Dataset entries
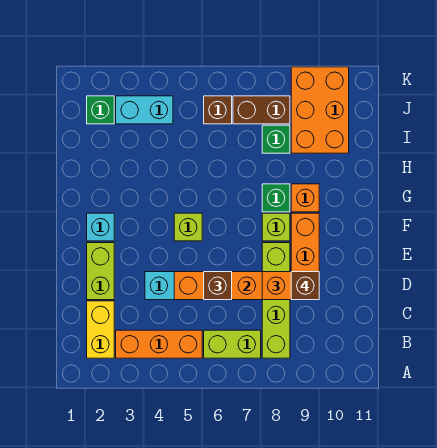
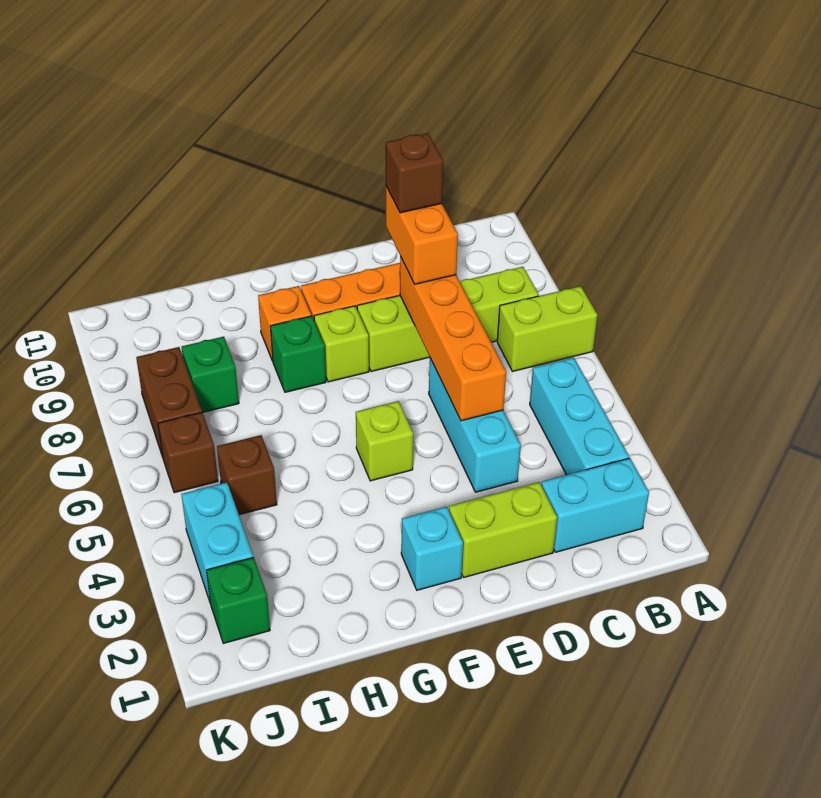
yellow brick B2:C2 level 1 -> cyan brick B2:C2 level 1
orange brick B3:B5 level 1 -> cyan brick B3:B5 level 1
lime brick B6:B7 level 1 -> lime brick A7:B7 level 1
brown brick D6 level 3 -> brown brick I5 level 1
orange brick I9:K10 level 1 -> none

What you will do.
Every line above goes into your copy exactly; no images go in.

Answer below.
yellow brick B2:C2 level 1 -> cyan brick B2:C2 level 1
orange brick B3:B5 level 1 -> cyan brick B3:B5 level 1
lime brick B6:B7 level 1 -> lime brick A7:B7 level 1
brown brick D6 level 3 -> brown brick I5 level 1
orange brick I9:K10 level 1 -> none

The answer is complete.